_EXERCISE PROMPT_
Return every line of the listing below unchanged, character for character and in the original order.

_ENTRIES PROVIDED_
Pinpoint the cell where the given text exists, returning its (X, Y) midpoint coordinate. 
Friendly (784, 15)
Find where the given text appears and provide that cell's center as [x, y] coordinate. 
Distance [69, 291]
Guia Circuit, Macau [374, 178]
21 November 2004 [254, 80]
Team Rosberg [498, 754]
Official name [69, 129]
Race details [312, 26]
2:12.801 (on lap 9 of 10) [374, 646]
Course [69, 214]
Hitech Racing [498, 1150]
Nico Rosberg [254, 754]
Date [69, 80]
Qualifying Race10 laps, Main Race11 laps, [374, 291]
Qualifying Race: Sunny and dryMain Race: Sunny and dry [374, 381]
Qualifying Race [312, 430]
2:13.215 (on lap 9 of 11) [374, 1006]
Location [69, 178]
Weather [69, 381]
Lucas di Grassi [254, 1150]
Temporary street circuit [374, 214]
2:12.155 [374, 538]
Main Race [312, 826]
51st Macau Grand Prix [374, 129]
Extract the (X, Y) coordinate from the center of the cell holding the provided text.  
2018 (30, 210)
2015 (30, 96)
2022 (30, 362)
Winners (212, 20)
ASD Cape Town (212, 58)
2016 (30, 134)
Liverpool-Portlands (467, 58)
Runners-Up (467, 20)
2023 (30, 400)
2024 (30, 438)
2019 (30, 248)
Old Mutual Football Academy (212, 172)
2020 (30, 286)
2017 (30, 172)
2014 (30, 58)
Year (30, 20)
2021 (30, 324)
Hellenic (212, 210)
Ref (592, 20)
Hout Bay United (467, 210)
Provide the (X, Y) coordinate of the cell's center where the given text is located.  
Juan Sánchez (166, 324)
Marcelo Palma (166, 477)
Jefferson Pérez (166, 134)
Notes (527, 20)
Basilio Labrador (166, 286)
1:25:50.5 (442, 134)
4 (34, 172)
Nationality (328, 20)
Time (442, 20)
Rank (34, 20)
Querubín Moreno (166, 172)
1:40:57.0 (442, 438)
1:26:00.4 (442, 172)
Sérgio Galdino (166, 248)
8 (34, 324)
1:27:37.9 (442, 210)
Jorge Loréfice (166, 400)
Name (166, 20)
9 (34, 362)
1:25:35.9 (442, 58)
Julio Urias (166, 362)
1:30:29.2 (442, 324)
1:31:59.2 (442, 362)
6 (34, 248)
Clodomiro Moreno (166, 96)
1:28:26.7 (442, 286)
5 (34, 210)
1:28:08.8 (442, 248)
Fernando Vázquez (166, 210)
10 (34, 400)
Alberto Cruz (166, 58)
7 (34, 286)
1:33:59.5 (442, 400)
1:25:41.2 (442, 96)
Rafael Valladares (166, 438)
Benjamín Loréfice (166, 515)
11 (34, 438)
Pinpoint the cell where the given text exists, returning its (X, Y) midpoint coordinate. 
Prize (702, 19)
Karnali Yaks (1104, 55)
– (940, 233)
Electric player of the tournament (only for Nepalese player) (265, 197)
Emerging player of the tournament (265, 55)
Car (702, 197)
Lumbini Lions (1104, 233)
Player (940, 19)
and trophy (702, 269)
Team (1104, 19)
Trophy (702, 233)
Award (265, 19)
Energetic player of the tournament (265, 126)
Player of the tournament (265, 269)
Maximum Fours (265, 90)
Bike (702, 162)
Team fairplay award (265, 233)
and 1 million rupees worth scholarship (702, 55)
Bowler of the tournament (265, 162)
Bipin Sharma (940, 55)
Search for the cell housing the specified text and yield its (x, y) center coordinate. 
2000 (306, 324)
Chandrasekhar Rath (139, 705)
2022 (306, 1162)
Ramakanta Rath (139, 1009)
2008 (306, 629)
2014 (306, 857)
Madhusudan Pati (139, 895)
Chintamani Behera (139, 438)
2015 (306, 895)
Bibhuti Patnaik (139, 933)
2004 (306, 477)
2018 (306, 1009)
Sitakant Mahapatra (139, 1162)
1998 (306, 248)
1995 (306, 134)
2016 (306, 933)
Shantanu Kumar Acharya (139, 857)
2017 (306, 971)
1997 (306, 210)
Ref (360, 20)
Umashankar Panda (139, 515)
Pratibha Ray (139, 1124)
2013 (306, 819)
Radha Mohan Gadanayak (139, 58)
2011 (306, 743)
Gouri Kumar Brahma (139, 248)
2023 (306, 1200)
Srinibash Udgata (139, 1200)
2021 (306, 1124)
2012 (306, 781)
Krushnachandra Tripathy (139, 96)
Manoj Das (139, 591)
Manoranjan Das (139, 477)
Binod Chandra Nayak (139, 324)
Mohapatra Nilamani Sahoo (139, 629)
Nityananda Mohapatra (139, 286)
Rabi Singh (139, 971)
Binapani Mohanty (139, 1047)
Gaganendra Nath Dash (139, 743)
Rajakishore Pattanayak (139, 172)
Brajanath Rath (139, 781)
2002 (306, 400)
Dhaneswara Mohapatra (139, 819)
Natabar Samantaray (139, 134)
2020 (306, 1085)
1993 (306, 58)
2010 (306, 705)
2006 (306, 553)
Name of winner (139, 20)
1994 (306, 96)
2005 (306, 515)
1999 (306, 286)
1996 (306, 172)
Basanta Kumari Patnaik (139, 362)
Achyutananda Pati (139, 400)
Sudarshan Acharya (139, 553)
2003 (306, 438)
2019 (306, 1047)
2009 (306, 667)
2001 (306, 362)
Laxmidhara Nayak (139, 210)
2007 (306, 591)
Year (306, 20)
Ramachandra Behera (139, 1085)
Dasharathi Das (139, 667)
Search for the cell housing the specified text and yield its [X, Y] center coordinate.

_RESPONSE BELOW_
Pinpoint the cell where the given text exists, returning its (X, Y) midpoint coordinate. 
Friendly (784, 15)
Find where the given text appears and provide that cell's center as [x, y] coordinate. 
Distance [69, 291]
Guia Circuit, Macau [374, 178]
21 November 2004 [254, 80]
Team Rosberg [498, 754]
Official name [69, 129]
Race details [312, 26]
2:12.801 (on lap 9 of 10) [374, 646]
Course [69, 214]
Hitech Racing [498, 1150]
Nico Rosberg [254, 754]
Date [69, 80]
Qualifying Race10 laps, Main Race11 laps, [374, 291]
Qualifying Race: Sunny and dryMain Race: Sunny and dry [374, 381]
Qualifying Race [312, 430]
2:13.215 (on lap 9 of 11) [374, 1006]
Location [69, 178]
Weather [69, 381]
Lucas di Grassi [254, 1150]
Temporary street circuit [374, 214]
2:12.155 [374, 538]
Main Race [312, 826]
51st Macau Grand Prix [374, 129]
Extract the (X, Y) coordinate from the center of the cell holding the provided text.  
2018 (30, 210)
2015 (30, 96)
2022 (30, 362)
Winners (212, 20)
ASD Cape Town (212, 58)
2016 (30, 134)
Liverpool-Portlands (467, 58)
Runners-Up (467, 20)
2023 (30, 400)
2024 (30, 438)
2019 (30, 248)
Old Mutual Football Academy (212, 172)
2020 (30, 286)
2017 (30, 172)
2014 (30, 58)
Year (30, 20)
2021 (30, 324)
Hellenic (212, 210)
Ref (592, 20)
Hout Bay United (467, 210)
Provide the (X, Y) coordinate of the cell's center where the given text is located.  
Juan Sánchez (166, 324)
Marcelo Palma (166, 477)
Jefferson Pérez (166, 134)
Notes (527, 20)
Basilio Labrador (166, 286)
1:25:50.5 (442, 134)
4 (34, 172)
Nationality (328, 20)
Time (442, 20)
Rank (34, 20)
Querubín Moreno (166, 172)
1:40:57.0 (442, 438)
1:26:00.4 (442, 172)
Sérgio Galdino (166, 248)
8 (34, 324)
1:27:37.9 (442, 210)
Jorge Loréfice (166, 400)
Name (166, 20)
9 (34, 362)
1:25:35.9 (442, 58)
Julio Urias (166, 362)
1:30:29.2 (442, 324)
1:31:59.2 (442, 362)
6 (34, 248)
Clodomiro Moreno (166, 96)
1:28:26.7 (442, 286)
5 (34, 210)
1:28:08.8 (442, 248)
Fernando Vázquez (166, 210)
10 (34, 400)
Alberto Cruz (166, 58)
7 (34, 286)
1:33:59.5 (442, 400)
1:25:41.2 (442, 96)
Rafael Valladares (166, 438)
Benjamín Loréfice (166, 515)
11 (34, 438)
Pinpoint the cell where the given text exists, returning its (X, Y) midpoint coordinate. 
Prize (702, 19)
Karnali Yaks (1104, 55)
– (940, 233)
Electric player of the tournament (only for Nepalese player) (265, 197)
Emerging player of the tournament (265, 55)
Car (702, 197)
Lumbini Lions (1104, 233)
Player (940, 19)
and trophy (702, 269)
Team (1104, 19)
Trophy (702, 233)
Award (265, 19)
Energetic player of the tournament (265, 126)
Player of the tournament (265, 269)
Maximum Fours (265, 90)
Bike (702, 162)
Team fairplay award (265, 233)
and 1 million rupees worth scholarship (702, 55)
Bowler of the tournament (265, 162)
Bipin Sharma (940, 55)
Search for the cell housing the specified text and yield its (x, y) center coordinate. 
2000 (306, 324)
Chandrasekhar Rath (139, 705)
2022 (306, 1162)
Ramakanta Rath (139, 1009)
2008 (306, 629)
2014 (306, 857)
Madhusudan Pati (139, 895)
Chintamani Behera (139, 438)
2015 (306, 895)
Bibhuti Patnaik (139, 933)
2004 (306, 477)
2018 (306, 1009)
Sitakant Mahapatra (139, 1162)
1998 (306, 248)
1995 (306, 134)
2016 (306, 933)
Shantanu Kumar Acharya (139, 857)
2017 (306, 971)
1997 (306, 210)
Ref (360, 20)
Umashankar Panda (139, 515)
Pratibha Ray (139, 1124)
2013 (306, 819)
Radha Mohan Gadanayak (139, 58)
2011 (306, 743)
Gouri Kumar Brahma (139, 248)
2023 (306, 1200)
Srinibash Udgata (139, 1200)
2021 (306, 1124)
2012 (306, 781)
Krushnachandra Tripathy (139, 96)
Manoj Das (139, 591)
Manoranjan Das (139, 477)
Binod Chandra Nayak (139, 324)
Mohapatra Nilamani Sahoo (139, 629)
Nityananda Mohapatra (139, 286)
Rabi Singh (139, 971)
Binapani Mohanty (139, 1047)
Gaganendra Nath Dash (139, 743)
Rajakishore Pattanayak (139, 172)
Brajanath Rath (139, 781)
2002 (306, 400)
Dhaneswara Mohapatra (139, 819)
Natabar Samantaray (139, 134)
2020 (306, 1085)
1993 (306, 58)
2010 (306, 705)
2006 (306, 553)
Name of winner (139, 20)
1994 (306, 96)
2005 (306, 515)
1999 (306, 286)
1996 (306, 172)
Basanta Kumari Patnaik (139, 362)
Achyutananda Pati (139, 400)
Sudarshan Acharya (139, 553)
2003 (306, 438)
2019 (306, 1047)
2009 (306, 667)
2001 (306, 362)
Laxmidhara Nayak (139, 210)
2007 (306, 591)
Year (306, 20)
Ramachandra Behera (139, 1085)
Dasharathi Das (139, 667)
Search for the cell housing the specified text and yield its [X, Y] center coordinate.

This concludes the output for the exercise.